(Data extracted from a collection)
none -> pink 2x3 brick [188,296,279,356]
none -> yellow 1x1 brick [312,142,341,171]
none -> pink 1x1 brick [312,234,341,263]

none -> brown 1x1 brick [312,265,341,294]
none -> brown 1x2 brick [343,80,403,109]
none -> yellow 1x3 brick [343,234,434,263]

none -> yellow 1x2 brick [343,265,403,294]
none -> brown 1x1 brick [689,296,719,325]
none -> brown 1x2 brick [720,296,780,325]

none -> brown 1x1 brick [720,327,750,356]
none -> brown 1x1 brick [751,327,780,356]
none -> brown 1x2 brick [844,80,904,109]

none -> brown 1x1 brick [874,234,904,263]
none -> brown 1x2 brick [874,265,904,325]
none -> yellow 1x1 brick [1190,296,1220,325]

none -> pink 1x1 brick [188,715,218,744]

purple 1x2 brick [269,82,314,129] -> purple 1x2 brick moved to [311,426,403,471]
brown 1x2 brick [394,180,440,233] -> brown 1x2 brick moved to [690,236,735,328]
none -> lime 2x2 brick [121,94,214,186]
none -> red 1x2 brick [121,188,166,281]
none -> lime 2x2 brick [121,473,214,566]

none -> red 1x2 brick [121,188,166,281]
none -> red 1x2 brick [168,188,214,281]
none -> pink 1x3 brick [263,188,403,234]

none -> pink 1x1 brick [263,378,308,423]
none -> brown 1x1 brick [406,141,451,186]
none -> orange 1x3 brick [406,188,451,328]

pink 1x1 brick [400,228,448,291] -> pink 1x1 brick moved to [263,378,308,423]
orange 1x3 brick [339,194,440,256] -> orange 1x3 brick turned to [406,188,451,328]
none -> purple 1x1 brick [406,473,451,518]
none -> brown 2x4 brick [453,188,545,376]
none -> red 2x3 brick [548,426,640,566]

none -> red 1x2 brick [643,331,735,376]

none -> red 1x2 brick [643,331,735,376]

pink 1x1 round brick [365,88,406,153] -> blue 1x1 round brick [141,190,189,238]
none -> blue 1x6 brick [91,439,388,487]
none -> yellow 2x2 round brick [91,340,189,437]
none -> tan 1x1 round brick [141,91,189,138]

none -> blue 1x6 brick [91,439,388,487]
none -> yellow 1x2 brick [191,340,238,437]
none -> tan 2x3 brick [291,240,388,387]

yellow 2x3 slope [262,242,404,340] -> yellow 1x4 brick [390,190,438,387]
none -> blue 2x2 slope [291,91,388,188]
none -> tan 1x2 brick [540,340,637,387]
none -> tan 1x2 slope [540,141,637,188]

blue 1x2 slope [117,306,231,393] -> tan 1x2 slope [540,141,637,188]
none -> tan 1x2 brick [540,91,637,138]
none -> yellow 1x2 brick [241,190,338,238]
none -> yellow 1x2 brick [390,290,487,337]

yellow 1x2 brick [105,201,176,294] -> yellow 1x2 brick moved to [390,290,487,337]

● Directions for this task:
The lines to return begin at the first line of the records and end at the line holding "none -> lime 2x2 brick [121,94,214,186]"; please return them exactly, including both, and nothing beyond.

● Exercise answer:
none -> pink 2x3 brick [188,296,279,356]
none -> yellow 1x1 brick [312,142,341,171]
none -> pink 1x1 brick [312,234,341,263]

none -> brown 1x1 brick [312,265,341,294]
none -> brown 1x2 brick [343,80,403,109]
none -> yellow 1x3 brick [343,234,434,263]

none -> yellow 1x2 brick [343,265,403,294]
none -> brown 1x1 brick [689,296,719,325]
none -> brown 1x2 brick [720,296,780,325]

none -> brown 1x1 brick [720,327,750,356]
none -> brown 1x1 brick [751,327,780,356]
none -> brown 1x2 brick [844,80,904,109]

none -> brown 1x1 brick [874,234,904,263]
none -> brown 1x2 brick [874,265,904,325]
none -> yellow 1x1 brick [1190,296,1220,325]

none -> pink 1x1 brick [188,715,218,744]

purple 1x2 brick [269,82,314,129] -> purple 1x2 brick moved to [311,426,403,471]
brown 1x2 brick [394,180,440,233] -> brown 1x2 brick moved to [690,236,735,328]
none -> lime 2x2 brick [121,94,214,186]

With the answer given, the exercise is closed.